**Exercise requirements:** Repeat the stretch of entries below from the line with "IMU1 pin SDA: D3 -> D9" through the line with "IMU1 pin INT: D6 -> D0". Include both ends and add nothing.

**Data listing:**
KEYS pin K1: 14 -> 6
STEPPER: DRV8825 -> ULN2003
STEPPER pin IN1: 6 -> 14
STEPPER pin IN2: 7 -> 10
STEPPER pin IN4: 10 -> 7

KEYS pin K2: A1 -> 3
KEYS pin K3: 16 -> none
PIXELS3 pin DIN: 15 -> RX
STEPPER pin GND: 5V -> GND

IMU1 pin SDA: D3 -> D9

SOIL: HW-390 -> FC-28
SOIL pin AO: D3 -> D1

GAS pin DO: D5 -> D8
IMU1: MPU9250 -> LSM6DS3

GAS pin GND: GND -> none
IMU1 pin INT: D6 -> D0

---

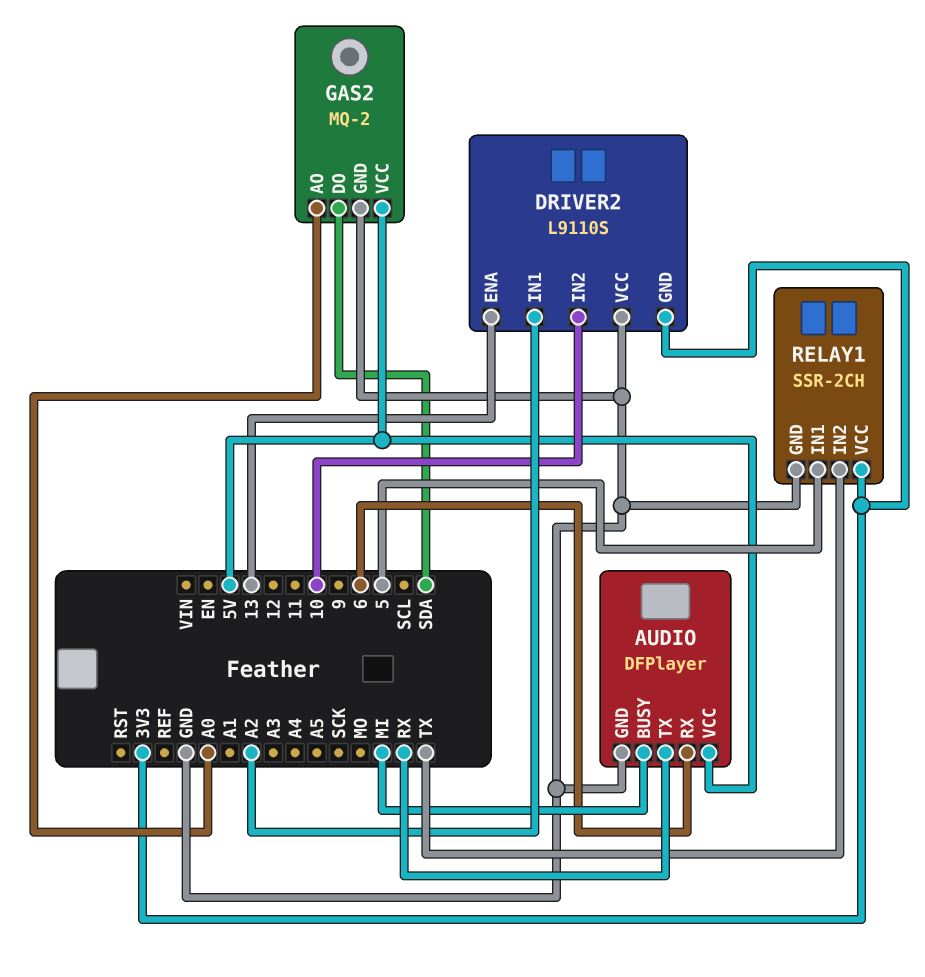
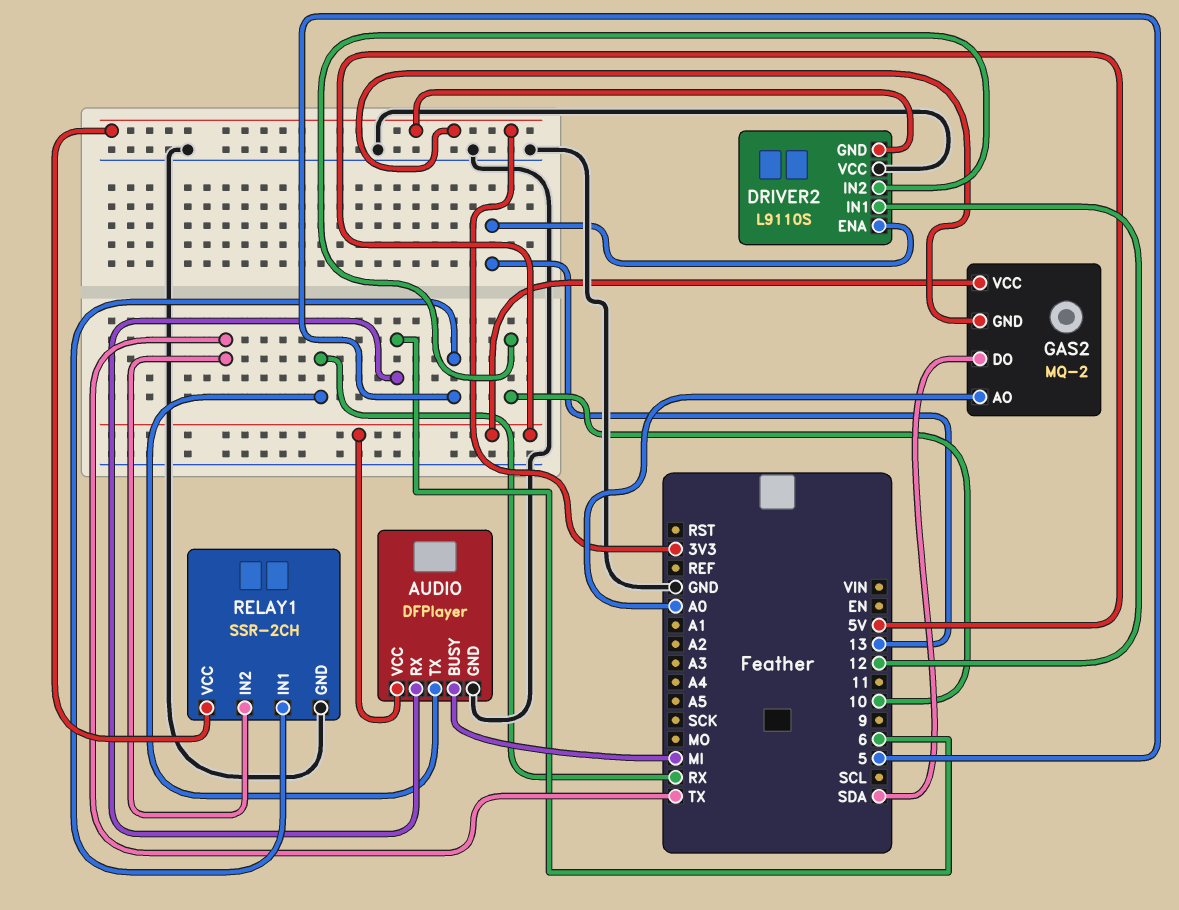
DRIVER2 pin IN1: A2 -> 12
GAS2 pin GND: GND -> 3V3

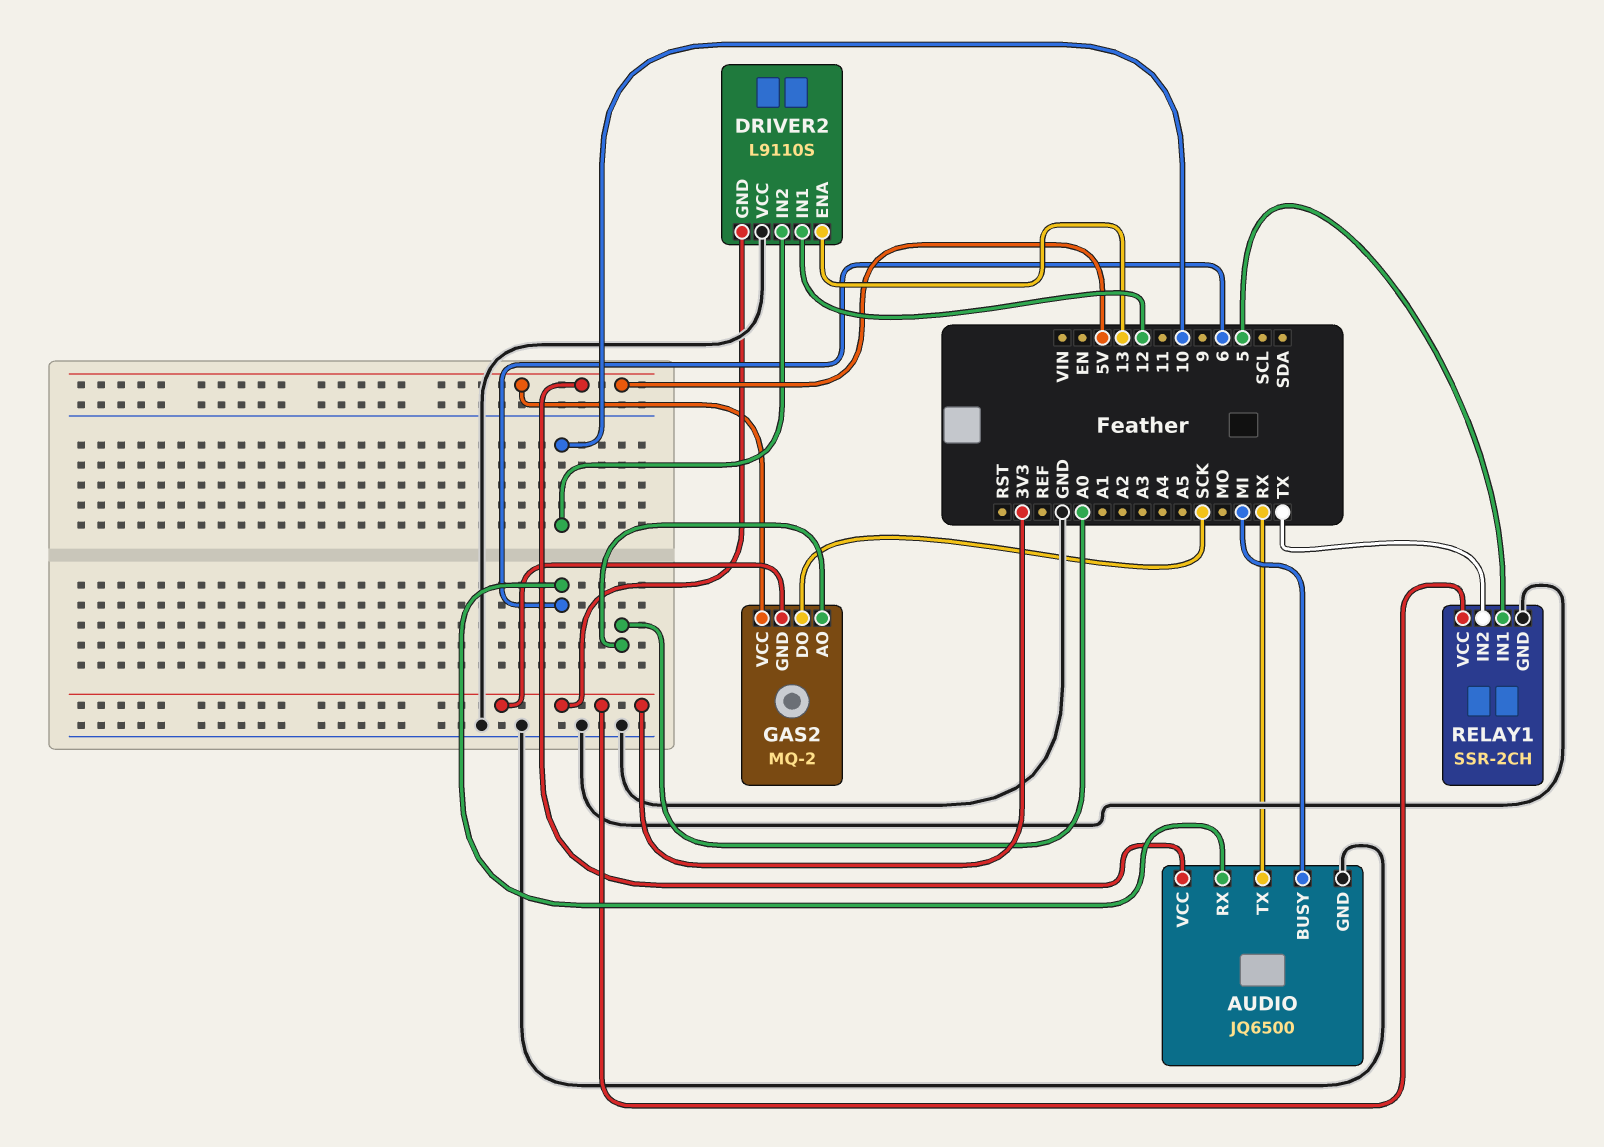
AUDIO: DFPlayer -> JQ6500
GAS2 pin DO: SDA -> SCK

* * *

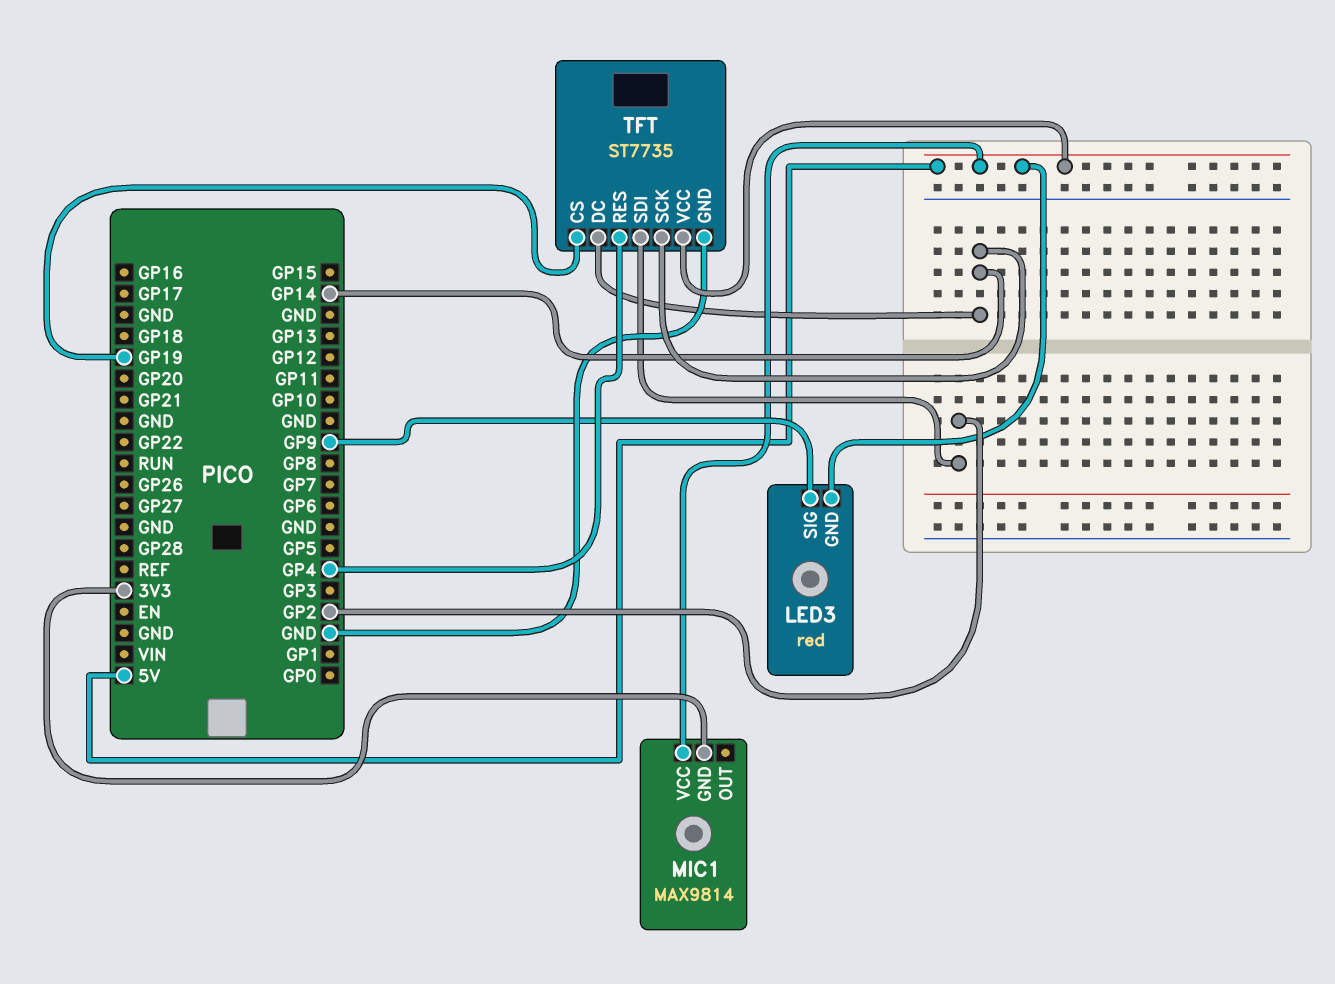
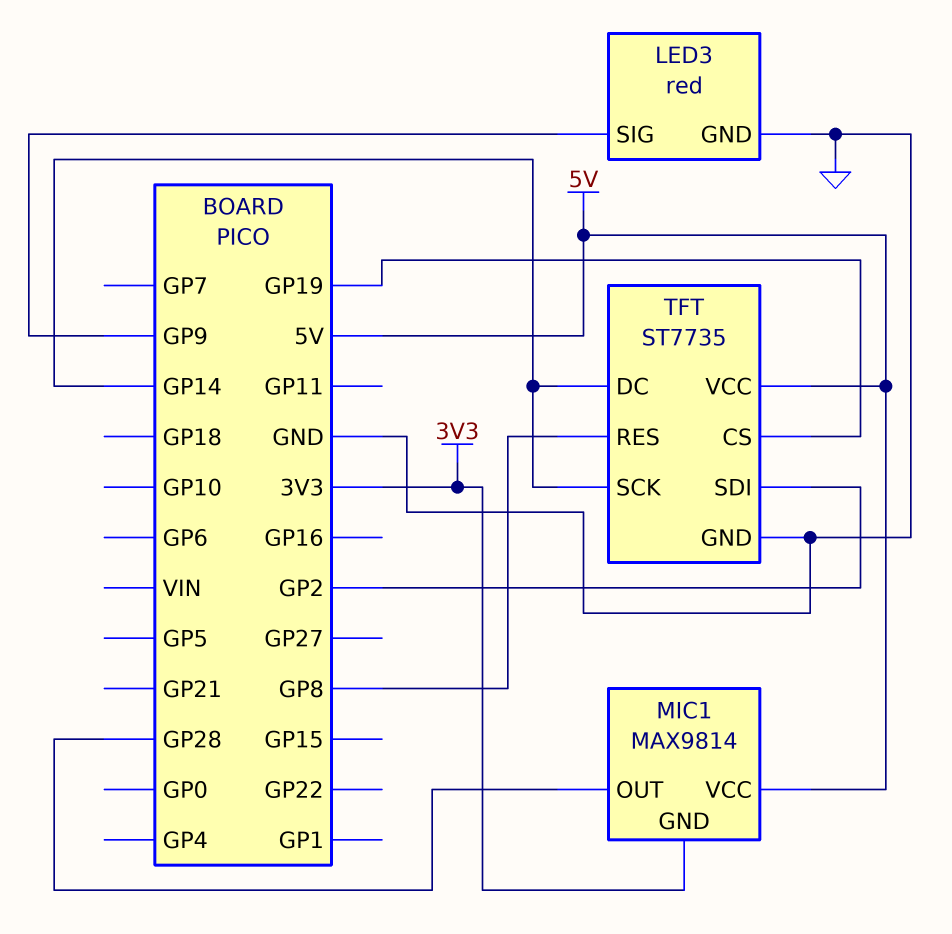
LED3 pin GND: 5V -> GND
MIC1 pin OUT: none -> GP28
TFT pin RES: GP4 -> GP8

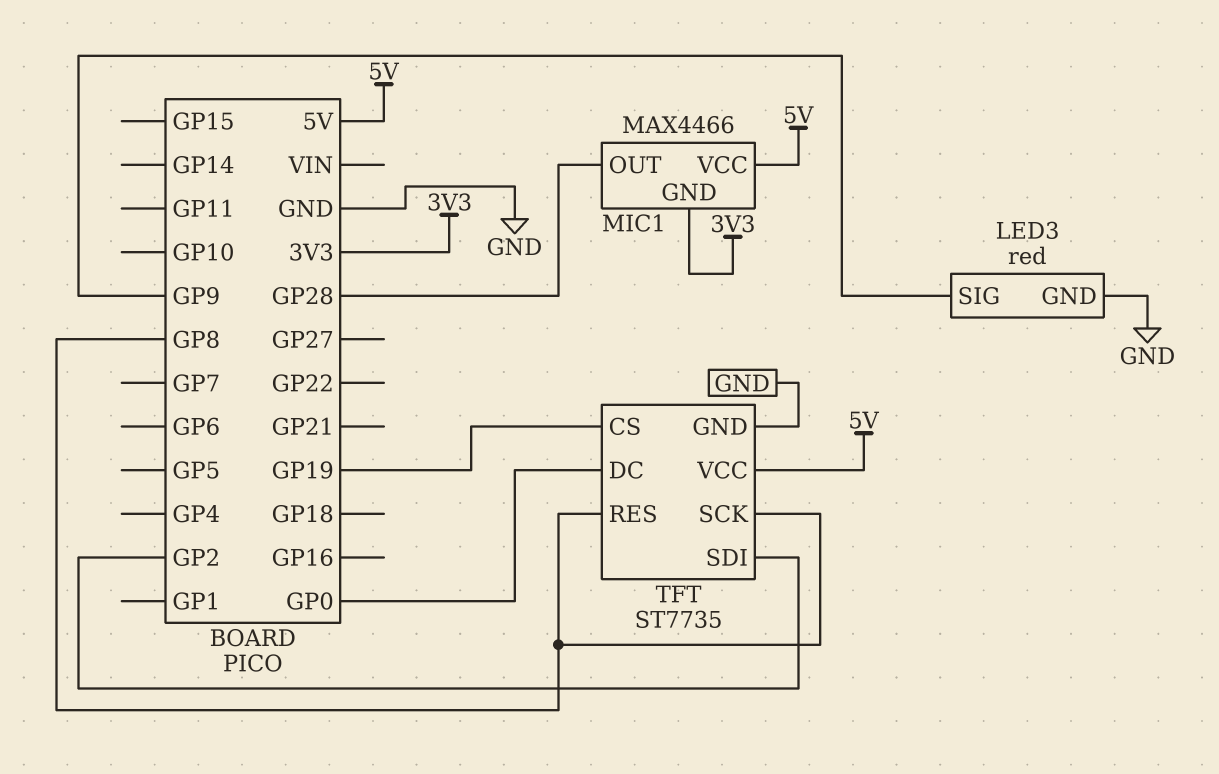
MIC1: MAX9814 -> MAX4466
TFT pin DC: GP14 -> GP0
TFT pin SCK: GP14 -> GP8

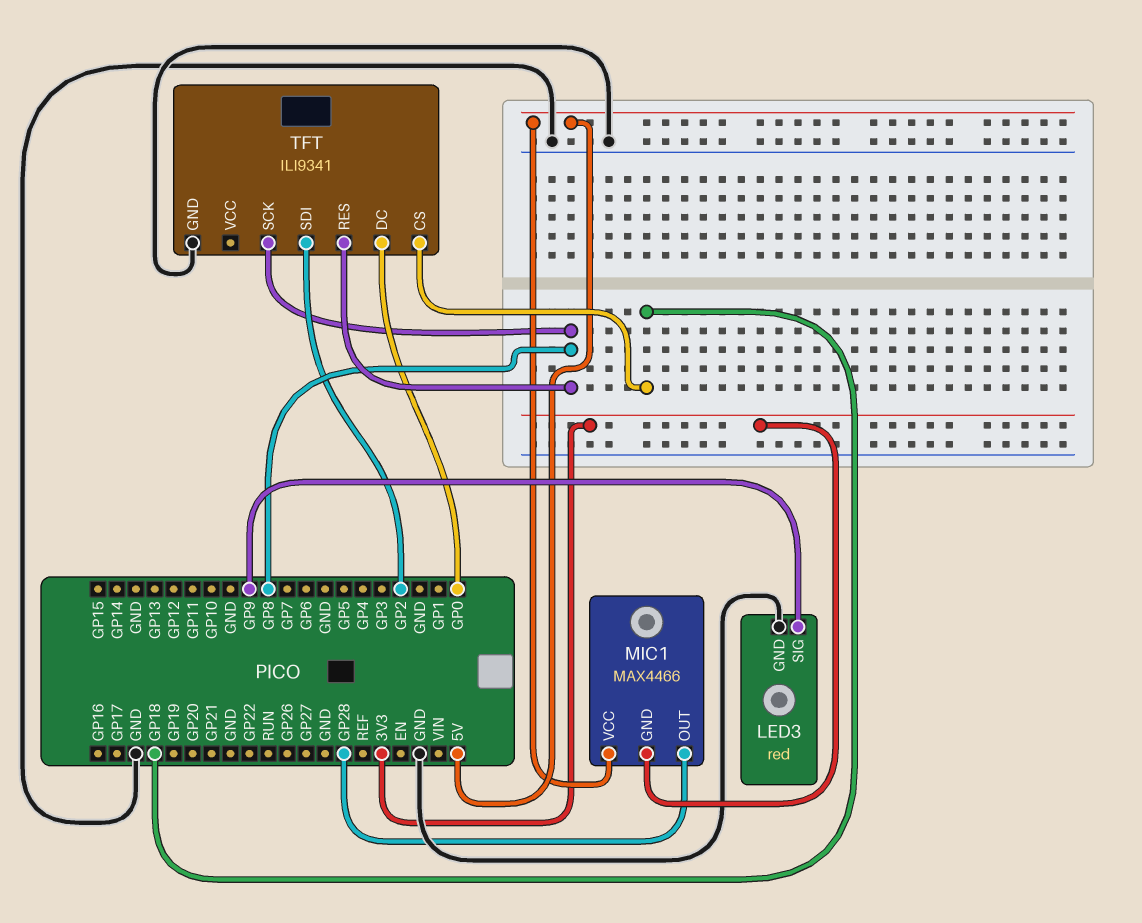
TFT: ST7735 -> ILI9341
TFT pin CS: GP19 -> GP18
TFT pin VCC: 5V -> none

**Task answer:**
IMU1 pin SDA: D3 -> D9

SOIL: HW-390 -> FC-28
SOIL pin AO: D3 -> D1

GAS pin DO: D5 -> D8
IMU1: MPU9250 -> LSM6DS3

GAS pin GND: GND -> none
IMU1 pin INT: D6 -> D0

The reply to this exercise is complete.